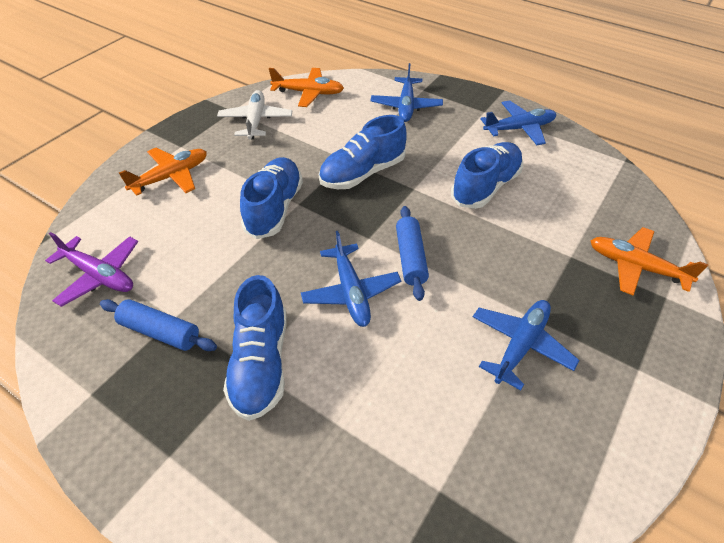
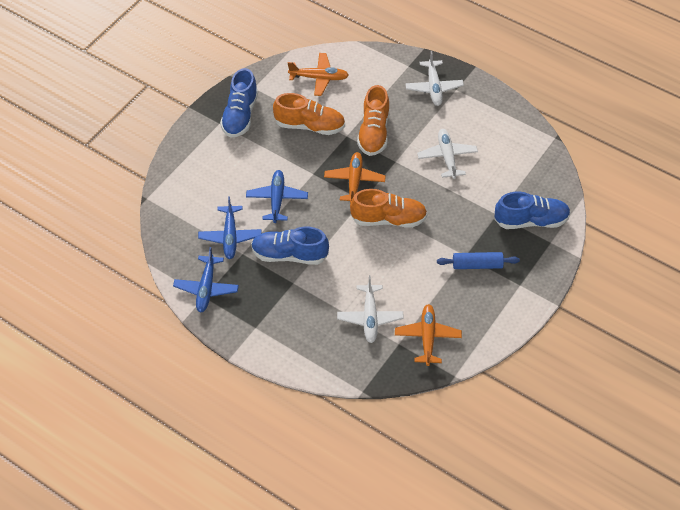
blue plane: 4 -> 3
blue rolling pin: 2 -> 1
blue shoe: 4 -> 3
orange shoe: 0 -> 3
purple plane: 1 -> 0
white plane: 1 -> 3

__EXERCISE REQUIREMENTS__
Transcribe all the lines above exactly, apart from the pictures.

__OUTPUT FOR THIS EXERCISE__
blue plane: 4 -> 3
blue rolling pin: 2 -> 1
blue shoe: 4 -> 3
orange shoe: 0 -> 3
purple plane: 1 -> 0
white plane: 1 -> 3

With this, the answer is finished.